(PROVIDED RECORDS)
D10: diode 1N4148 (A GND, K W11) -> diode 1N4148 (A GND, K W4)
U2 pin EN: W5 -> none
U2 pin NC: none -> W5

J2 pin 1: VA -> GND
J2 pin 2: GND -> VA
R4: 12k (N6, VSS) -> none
(End PROVIDED RECORDS)
(PROVIDED RECORDS)
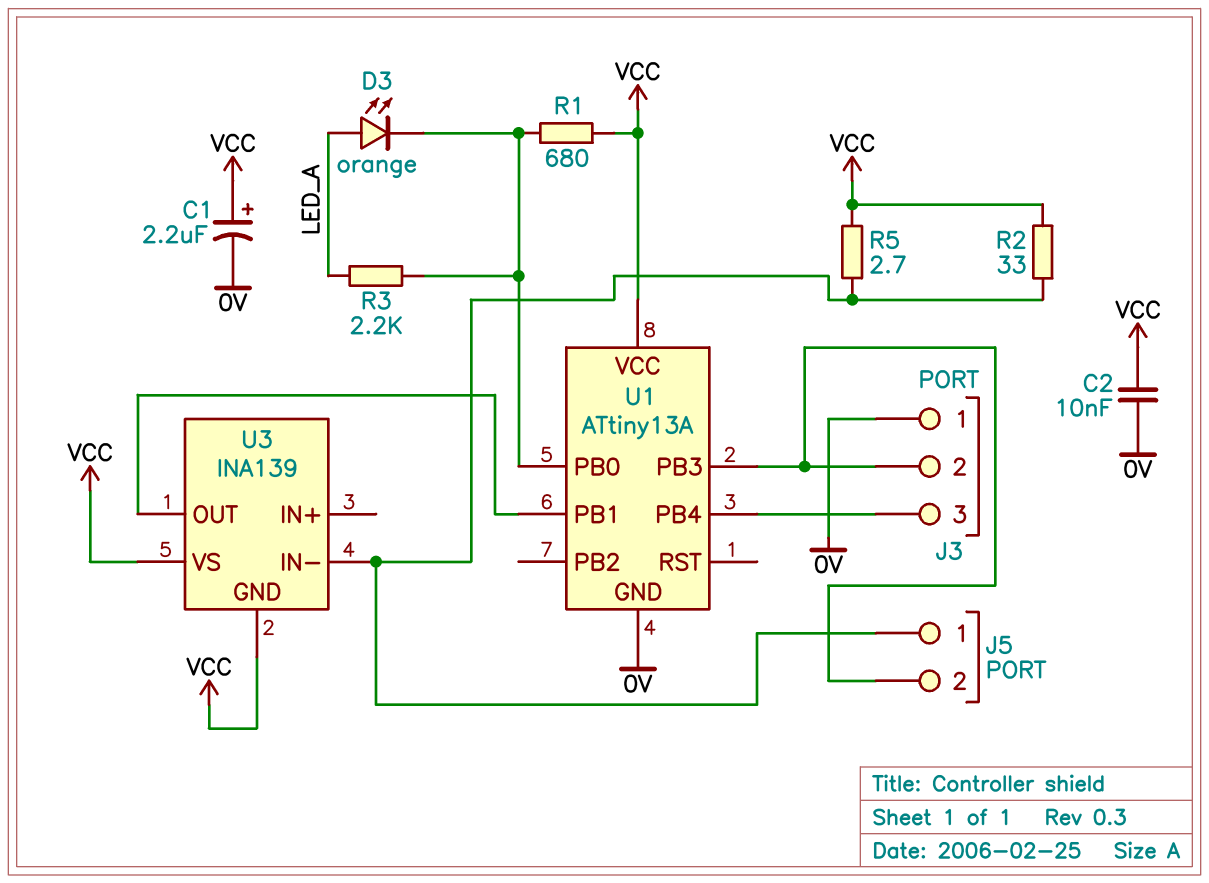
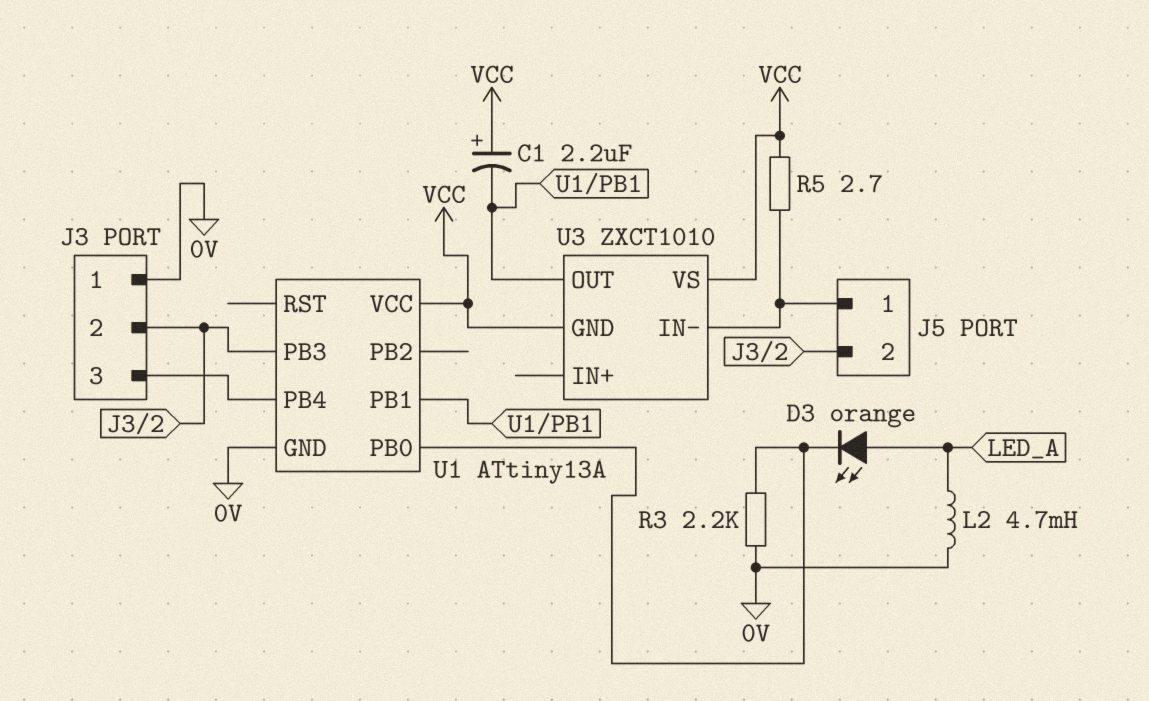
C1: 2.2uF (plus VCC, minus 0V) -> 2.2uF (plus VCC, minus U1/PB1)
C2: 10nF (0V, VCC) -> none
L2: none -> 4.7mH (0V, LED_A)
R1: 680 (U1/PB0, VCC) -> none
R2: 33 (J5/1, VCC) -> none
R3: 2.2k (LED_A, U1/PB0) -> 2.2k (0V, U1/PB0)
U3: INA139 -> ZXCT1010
(End PROVIDED RECORDS)
▶ _ACTIVITY_:
Extract exactly and only the lines above from the line containing "D10: diode 1N4148" through the line containing "R4: 12k (N6, VSS) -> none", both end lines included.

▶ _RESPONSE BELOW_:
D10: diode 1N4148 (A GND, K W11) -> diode 1N4148 (A GND, K W4)
U2 pin EN: W5 -> none
U2 pin NC: none -> W5

J2 pin 1: VA -> GND
J2 pin 2: GND -> VA
R4: 12k (N6, VSS) -> none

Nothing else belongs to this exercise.